* _TASK DESCRIPTION_
Within the records below is a range that opens at the line with "405, 96, 57" and closes at the line with "409, 33, 70". Return that range word for word, both ends included, and only that range.

***** DATA *****

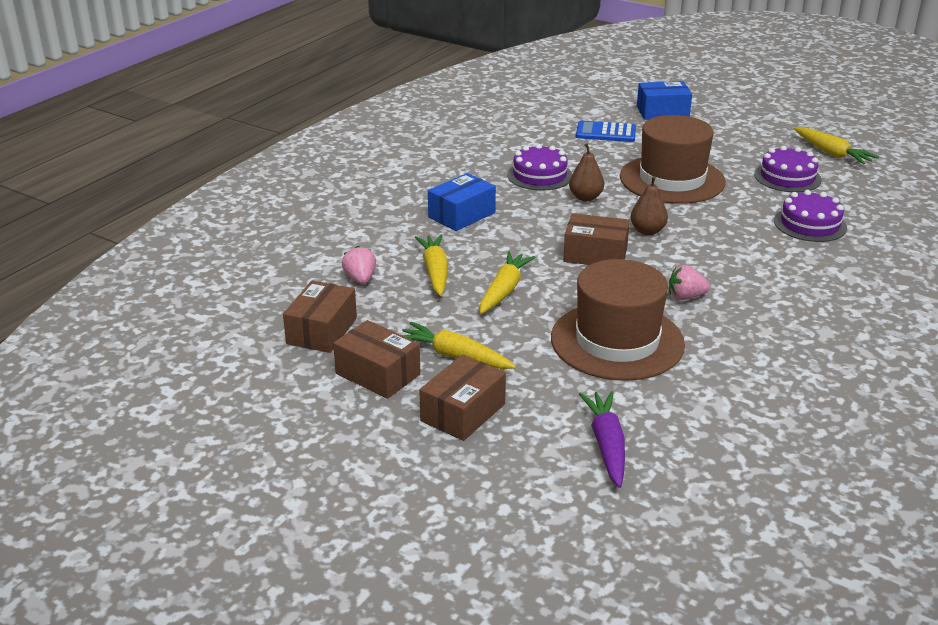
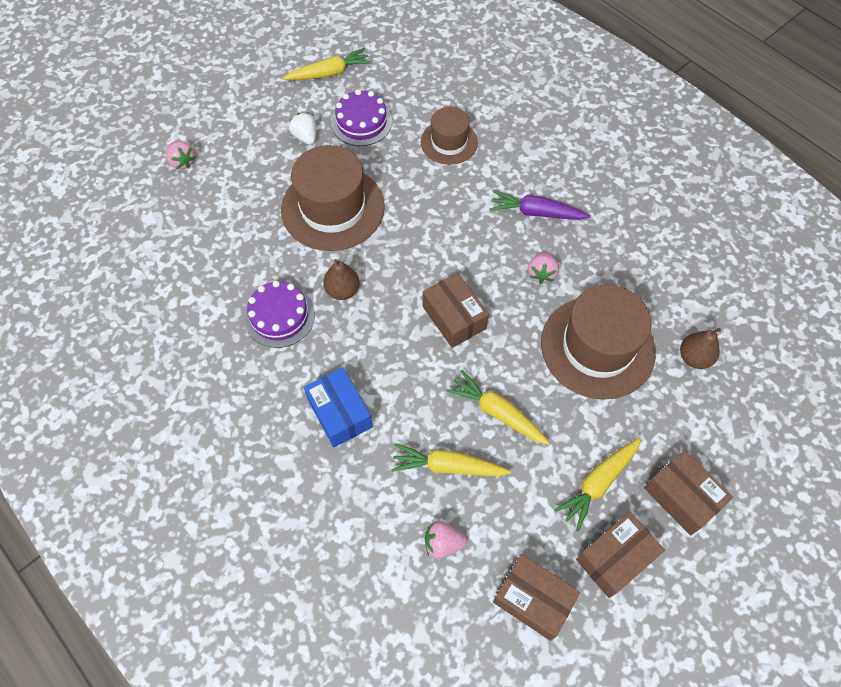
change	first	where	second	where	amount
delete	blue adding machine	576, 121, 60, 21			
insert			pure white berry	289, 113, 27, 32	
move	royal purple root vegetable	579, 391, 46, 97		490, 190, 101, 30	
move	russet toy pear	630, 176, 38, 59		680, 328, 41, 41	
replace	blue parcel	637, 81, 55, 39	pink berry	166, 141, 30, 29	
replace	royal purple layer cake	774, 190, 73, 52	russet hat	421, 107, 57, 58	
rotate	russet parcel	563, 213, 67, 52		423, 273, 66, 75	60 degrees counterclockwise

*****
***** DATA *****

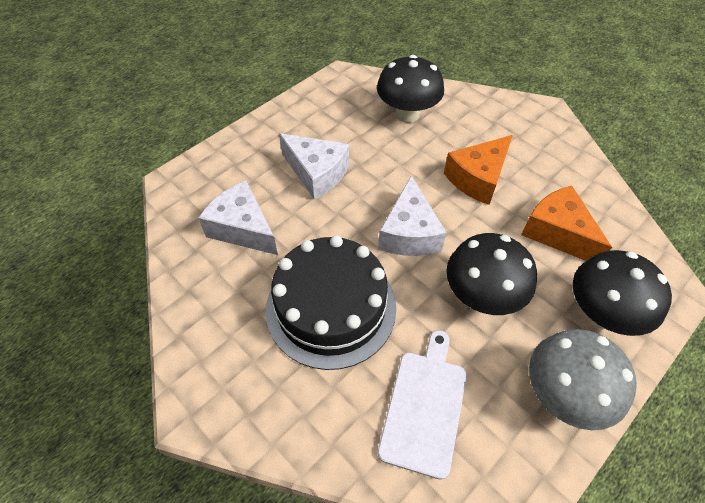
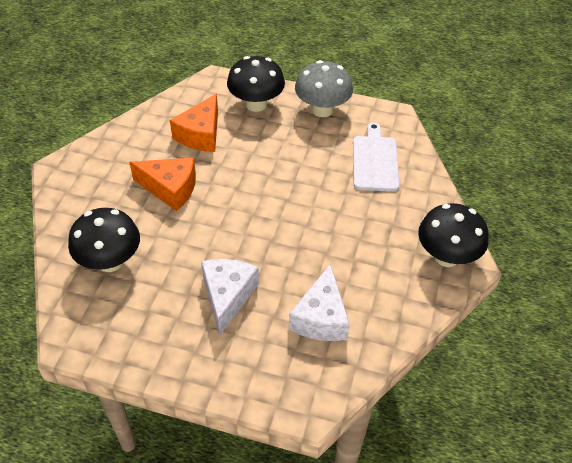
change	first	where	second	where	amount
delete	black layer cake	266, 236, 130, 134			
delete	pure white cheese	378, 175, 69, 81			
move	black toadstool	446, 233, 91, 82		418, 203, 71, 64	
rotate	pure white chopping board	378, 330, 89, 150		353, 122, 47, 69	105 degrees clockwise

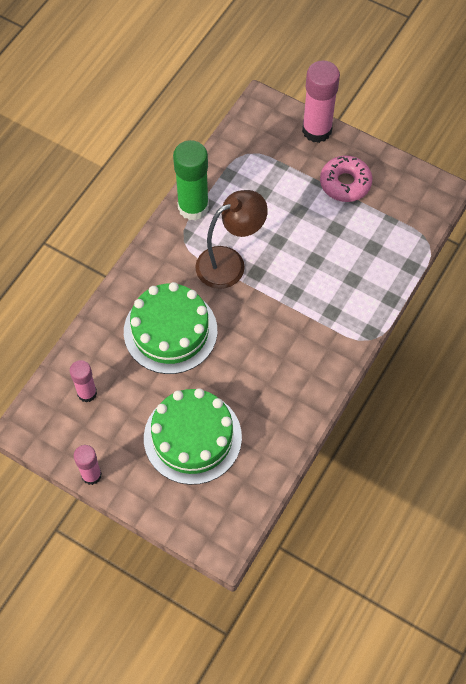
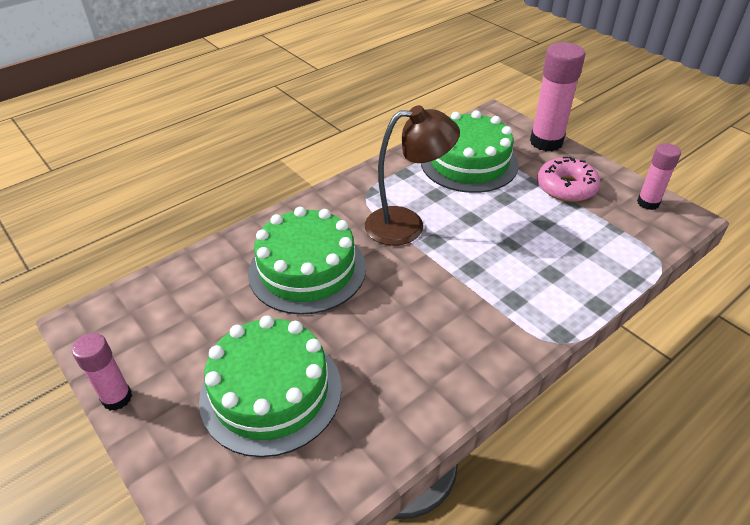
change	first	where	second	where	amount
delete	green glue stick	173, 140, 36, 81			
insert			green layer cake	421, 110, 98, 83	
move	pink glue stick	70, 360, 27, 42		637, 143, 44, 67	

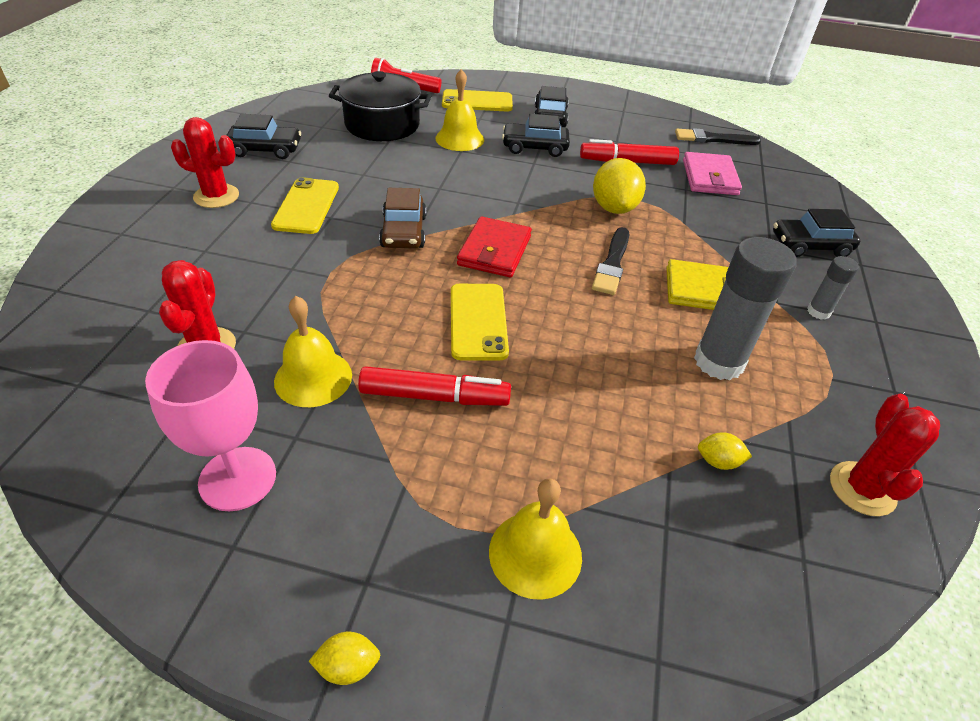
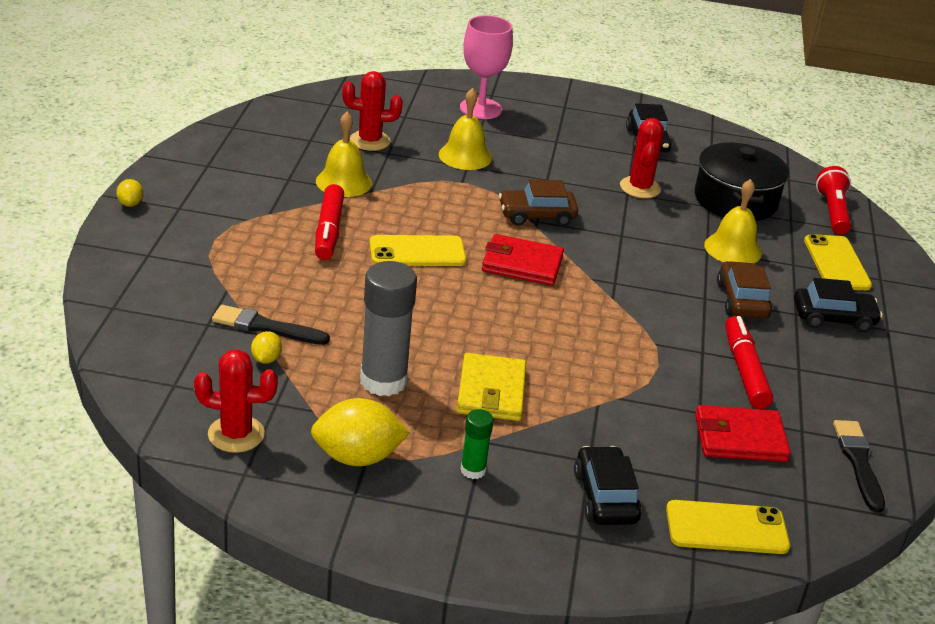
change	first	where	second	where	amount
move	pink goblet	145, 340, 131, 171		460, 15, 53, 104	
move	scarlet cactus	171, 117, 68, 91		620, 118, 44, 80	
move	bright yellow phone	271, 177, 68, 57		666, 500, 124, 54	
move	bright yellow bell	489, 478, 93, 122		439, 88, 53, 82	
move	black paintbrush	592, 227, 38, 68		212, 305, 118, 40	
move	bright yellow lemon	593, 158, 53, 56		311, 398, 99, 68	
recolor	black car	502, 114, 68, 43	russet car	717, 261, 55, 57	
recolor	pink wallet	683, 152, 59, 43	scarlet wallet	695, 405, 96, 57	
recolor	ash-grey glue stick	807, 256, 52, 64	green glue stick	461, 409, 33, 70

*****

* _YOUR SOLUTION_
recolor	pink wallet	683, 152, 59, 43	scarlet wallet	695, 405, 96, 57	
recolor	ash-grey glue stick	807, 256, 52, 64	green glue stick	461, 409, 33, 70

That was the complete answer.